__Description of the task__
Give a verbatim copy of the data, leaving the pictures out.

__Data below__
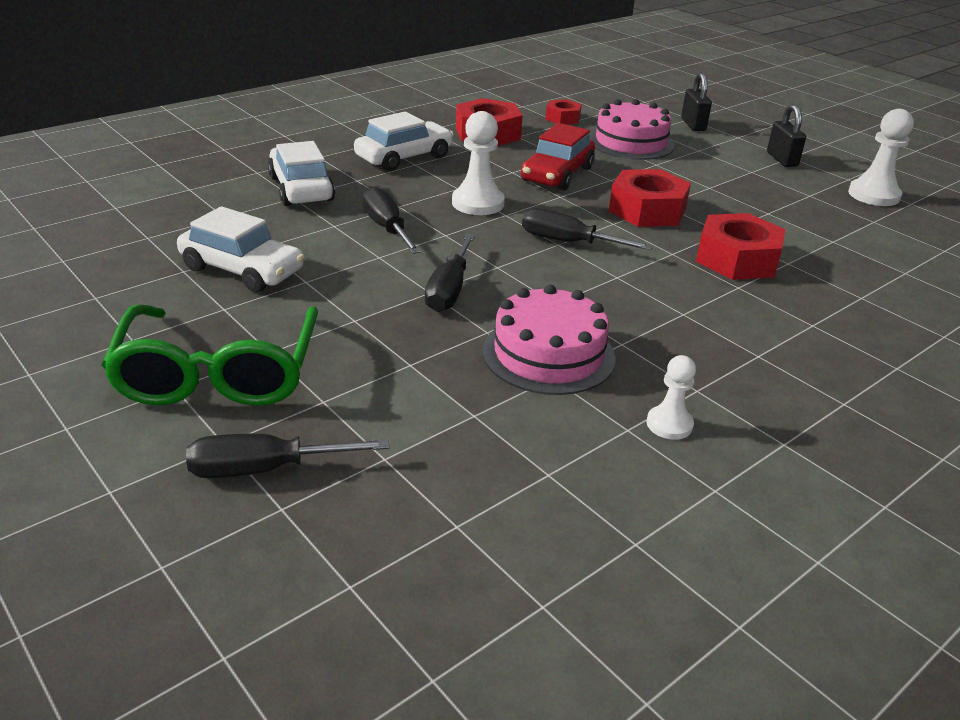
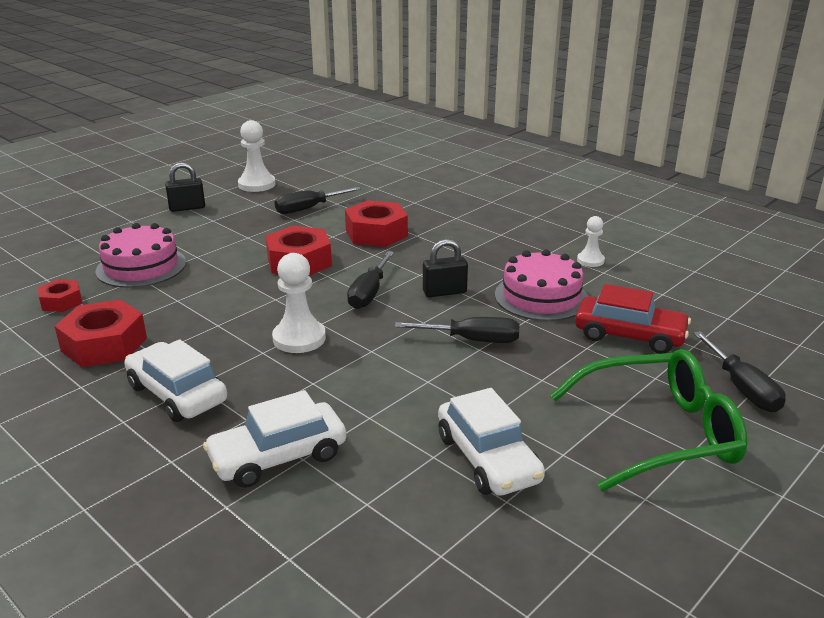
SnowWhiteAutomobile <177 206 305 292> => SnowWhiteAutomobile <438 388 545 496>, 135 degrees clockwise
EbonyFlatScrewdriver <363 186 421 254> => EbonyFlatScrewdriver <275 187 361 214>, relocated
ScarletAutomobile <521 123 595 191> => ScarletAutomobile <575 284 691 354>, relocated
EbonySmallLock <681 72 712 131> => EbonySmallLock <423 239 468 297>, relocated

__Reply__
SnowWhiteAutomobile <177 206 305 292> => SnowWhiteAutomobile <438 388 545 496>, 135 degrees clockwise
EbonyFlatScrewdriver <363 186 421 254> => EbonyFlatScrewdriver <275 187 361 214>, relocated
ScarletAutomobile <521 123 595 191> => ScarletAutomobile <575 284 691 354>, relocated
EbonySmallLock <681 72 712 131> => EbonySmallLock <423 239 468 297>, relocated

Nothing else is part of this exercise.